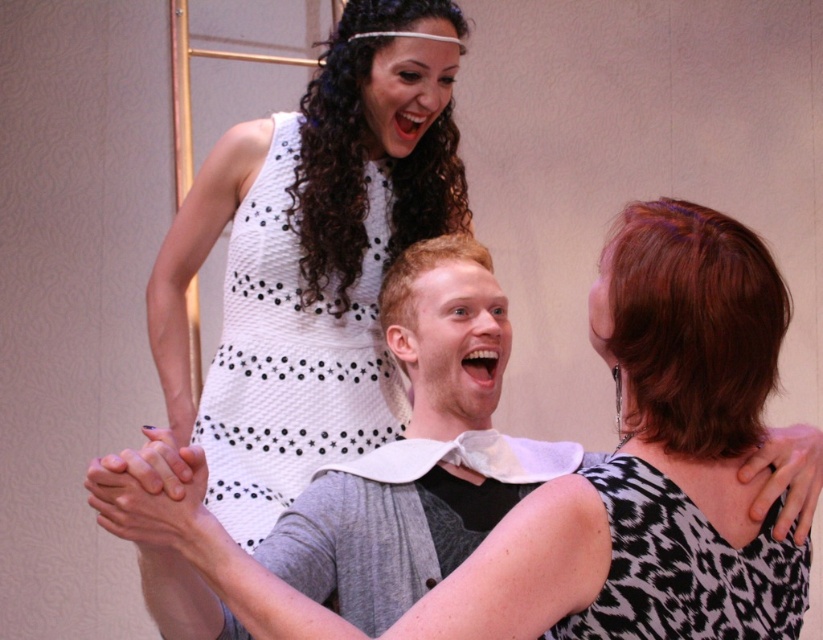
Can you confirm if white dotted dress at upper center is positioned to the left of black and white printed dress at upper right?

Correct, you'll find white dotted dress at upper center to the left of black and white printed dress at upper right.

Does white dotted dress at upper center appear on the right side of black and white printed dress at upper right?

In fact, white dotted dress at upper center is to the left of black and white printed dress at upper right.

Identify the location of white dotted dress at upper center. The image size is (823, 640). [573, 477].

At what (x,y) coordinates should I click in order to perform the action: click on white dotted dress at upper center. Please return your answer as a coordinate pair (x, y). Looking at the image, I should click on (573, 477).

From the picture: Between white dotted dress at upper center and white dotted fabric dress at upper center, which one appears on the left side from the viewer's perspective?

white dotted fabric dress at upper center

What do you see at coordinates (573, 477) in the screenshot?
I see `white dotted dress at upper center` at bounding box center [573, 477].

Where is `white dotted dress at upper center`? The width and height of the screenshot is (823, 640). white dotted dress at upper center is located at coordinates (573, 477).

Is white dotted fabric dress at upper center thinner than black and white printed dress at upper right?

In fact, white dotted fabric dress at upper center might be wider than black and white printed dress at upper right.

Does white dotted fabric dress at upper center have a lesser height compared to black and white printed dress at upper right?

In fact, white dotted fabric dress at upper center may be taller than black and white printed dress at upper right.

Who is more distant from viewer, [245,333] or [780,576]?

The point [245,333] is behind.

At what (x,y) coordinates should I click in order to perform the action: click on white dotted fabric dress at upper center. Please return your answer as a coordinate pair (x, y). Looking at the image, I should click on (291, 355).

• _WORK TO BE COMPLETED_:
Format the lines above as a numbered list, skipping the blank lines and leaving out the picture.

• _WRITTEN RESPONSE_:
1. Can you confirm if white dotted dress at upper center is positioned to the left of black and white printed dress at upper right?
2. Correct, you'll find white dotted dress at upper center to the left of black and white printed dress at upper right.
3. Does white dotted dress at upper center appear on the right side of black and white printed dress at upper right?
4. In fact, white dotted dress at upper center is to the left of black and white printed dress at upper right.
5. Identify the location of white dotted dress at upper center. The image size is (823, 640). [573, 477].
6. At what (x,y) coordinates should I click in order to perform the action: click on white dotted dress at upper center. Please return your answer as a coordinate pair (x, y). Looking at the image, I should click on (573, 477).
7. From the picture: Between white dotted dress at upper center and white dotted fabric dress at upper center, which one appears on the left side from the viewer's perspective?
8. white dotted fabric dress at upper center
9. What do you see at coordinates (573, 477) in the screenshot?
10. I see `white dotted dress at upper center` at bounding box center [573, 477].
11. Where is `white dotted dress at upper center`? The width and height of the screenshot is (823, 640). white dotted dress at upper center is located at coordinates (573, 477).
12. Is white dotted fabric dress at upper center thinner than black and white printed dress at upper right?
13. In fact, white dotted fabric dress at upper center might be wider than black and white printed dress at upper right.
14. Does white dotted fabric dress at upper center have a lesser height compared to black and white printed dress at upper right?
15. In fact, white dotted fabric dress at upper center may be taller than black and white printed dress at upper right.
16. Who is more distant from viewer, [245,333] or [780,576]?
17. The point [245,333] is behind.
18. At what (x,y) coordinates should I click in order to perform the action: click on white dotted fabric dress at upper center. Please return your answer as a coordinate pair (x, y). Looking at the image, I should click on (291, 355).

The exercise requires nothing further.